-- PROBLEM TO WORK ON --
Tally the lines in the listing below that include "RESET". Answer with the count and nothing more.

-- EXERCISE MATERIALS --
----------

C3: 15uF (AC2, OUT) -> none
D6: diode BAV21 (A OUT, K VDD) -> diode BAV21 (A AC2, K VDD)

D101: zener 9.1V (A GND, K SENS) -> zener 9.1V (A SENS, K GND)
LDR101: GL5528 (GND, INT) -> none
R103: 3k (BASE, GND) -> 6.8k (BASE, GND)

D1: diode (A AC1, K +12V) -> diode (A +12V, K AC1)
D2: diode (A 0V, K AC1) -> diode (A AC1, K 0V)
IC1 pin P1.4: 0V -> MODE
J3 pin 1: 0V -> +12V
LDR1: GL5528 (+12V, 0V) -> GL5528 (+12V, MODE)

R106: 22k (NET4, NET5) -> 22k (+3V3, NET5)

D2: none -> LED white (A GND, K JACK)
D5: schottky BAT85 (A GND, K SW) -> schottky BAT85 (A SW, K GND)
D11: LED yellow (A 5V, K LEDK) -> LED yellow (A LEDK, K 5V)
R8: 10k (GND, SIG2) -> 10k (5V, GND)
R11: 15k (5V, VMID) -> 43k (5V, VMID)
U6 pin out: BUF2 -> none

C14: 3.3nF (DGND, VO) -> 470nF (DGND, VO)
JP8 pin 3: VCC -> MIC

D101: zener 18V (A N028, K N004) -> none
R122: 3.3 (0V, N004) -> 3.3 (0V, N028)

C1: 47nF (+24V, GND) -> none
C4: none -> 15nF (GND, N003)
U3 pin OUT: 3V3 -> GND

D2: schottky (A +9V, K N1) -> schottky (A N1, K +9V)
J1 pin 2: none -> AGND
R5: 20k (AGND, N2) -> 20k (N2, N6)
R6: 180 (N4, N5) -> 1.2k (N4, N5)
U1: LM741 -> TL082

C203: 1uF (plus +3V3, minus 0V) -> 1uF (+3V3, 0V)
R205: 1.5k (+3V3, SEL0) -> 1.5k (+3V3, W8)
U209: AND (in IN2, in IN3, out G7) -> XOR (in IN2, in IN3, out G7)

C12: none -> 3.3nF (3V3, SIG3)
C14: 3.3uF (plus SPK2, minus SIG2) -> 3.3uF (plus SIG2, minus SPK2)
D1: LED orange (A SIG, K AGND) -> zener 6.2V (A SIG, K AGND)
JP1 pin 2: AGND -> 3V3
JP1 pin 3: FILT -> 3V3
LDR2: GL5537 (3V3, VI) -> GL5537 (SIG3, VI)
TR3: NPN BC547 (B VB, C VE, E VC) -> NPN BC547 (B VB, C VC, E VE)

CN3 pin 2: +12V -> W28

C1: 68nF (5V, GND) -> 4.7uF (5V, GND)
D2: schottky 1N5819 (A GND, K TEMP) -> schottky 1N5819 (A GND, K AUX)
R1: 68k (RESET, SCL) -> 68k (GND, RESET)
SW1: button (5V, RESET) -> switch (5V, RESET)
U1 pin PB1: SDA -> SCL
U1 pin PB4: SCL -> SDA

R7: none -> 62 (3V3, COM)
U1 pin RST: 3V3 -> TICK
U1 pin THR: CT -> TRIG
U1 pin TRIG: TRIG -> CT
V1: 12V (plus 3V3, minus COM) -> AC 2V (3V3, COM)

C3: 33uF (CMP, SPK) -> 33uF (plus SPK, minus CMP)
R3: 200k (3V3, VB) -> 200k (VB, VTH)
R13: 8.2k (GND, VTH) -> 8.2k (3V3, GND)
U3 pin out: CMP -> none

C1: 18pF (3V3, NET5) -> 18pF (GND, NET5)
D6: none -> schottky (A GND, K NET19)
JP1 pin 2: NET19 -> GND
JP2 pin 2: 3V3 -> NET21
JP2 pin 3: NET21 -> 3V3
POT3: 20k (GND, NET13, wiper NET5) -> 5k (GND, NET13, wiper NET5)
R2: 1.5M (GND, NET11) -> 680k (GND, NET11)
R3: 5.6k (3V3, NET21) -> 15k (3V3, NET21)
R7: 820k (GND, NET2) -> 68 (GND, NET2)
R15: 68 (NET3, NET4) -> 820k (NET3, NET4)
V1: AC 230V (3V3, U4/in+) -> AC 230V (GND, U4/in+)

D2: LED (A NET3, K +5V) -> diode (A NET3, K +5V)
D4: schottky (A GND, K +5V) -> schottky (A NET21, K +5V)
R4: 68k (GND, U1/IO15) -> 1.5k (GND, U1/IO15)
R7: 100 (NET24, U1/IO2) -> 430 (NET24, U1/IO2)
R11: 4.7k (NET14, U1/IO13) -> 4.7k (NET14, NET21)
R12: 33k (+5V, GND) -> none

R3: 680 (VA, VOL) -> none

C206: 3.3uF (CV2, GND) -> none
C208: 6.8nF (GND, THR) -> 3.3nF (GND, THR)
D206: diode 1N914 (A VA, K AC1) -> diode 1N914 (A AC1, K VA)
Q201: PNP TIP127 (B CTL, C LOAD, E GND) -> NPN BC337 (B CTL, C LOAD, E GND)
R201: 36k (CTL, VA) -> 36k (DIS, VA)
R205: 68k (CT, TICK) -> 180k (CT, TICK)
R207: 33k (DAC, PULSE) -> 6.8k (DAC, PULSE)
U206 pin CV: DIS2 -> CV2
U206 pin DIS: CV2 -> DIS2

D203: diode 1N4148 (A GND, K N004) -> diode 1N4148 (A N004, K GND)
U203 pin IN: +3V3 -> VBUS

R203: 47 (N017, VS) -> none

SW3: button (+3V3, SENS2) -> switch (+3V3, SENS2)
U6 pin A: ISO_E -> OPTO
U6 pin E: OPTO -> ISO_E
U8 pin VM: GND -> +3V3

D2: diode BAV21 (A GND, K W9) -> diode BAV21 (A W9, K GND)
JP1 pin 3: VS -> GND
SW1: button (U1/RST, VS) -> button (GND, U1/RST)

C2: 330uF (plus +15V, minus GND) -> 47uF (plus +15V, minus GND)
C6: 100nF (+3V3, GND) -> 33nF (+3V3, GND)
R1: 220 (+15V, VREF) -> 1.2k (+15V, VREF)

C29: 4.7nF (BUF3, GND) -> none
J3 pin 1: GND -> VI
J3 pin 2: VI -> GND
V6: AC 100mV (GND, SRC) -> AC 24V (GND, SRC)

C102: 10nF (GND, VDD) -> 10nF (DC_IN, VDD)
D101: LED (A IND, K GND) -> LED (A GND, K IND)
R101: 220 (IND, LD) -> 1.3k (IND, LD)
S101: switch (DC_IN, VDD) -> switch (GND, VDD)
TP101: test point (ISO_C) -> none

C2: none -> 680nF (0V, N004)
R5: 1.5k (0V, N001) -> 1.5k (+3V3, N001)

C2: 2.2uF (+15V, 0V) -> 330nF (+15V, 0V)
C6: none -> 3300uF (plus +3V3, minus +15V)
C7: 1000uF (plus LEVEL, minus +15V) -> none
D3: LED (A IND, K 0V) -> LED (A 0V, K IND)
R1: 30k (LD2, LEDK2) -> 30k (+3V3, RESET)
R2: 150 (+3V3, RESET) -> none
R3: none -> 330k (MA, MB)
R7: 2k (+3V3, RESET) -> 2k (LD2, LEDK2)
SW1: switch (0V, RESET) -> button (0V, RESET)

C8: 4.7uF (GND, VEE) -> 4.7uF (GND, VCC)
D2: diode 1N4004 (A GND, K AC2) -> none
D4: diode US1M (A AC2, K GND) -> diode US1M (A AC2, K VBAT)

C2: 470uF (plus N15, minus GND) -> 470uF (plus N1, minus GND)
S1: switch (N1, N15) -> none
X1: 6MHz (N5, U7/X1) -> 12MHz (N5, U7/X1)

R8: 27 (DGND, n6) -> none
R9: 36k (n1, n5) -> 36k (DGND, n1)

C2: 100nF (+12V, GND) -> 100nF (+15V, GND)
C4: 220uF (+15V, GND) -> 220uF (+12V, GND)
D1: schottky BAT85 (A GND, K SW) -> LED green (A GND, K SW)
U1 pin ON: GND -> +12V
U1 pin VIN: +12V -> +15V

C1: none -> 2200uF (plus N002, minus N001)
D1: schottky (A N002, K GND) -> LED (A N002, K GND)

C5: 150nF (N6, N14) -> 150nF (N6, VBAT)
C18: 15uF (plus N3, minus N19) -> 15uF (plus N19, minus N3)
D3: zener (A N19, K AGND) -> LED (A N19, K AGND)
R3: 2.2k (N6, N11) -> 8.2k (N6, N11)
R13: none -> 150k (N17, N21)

----------

-- EXERCISE RESULT --
6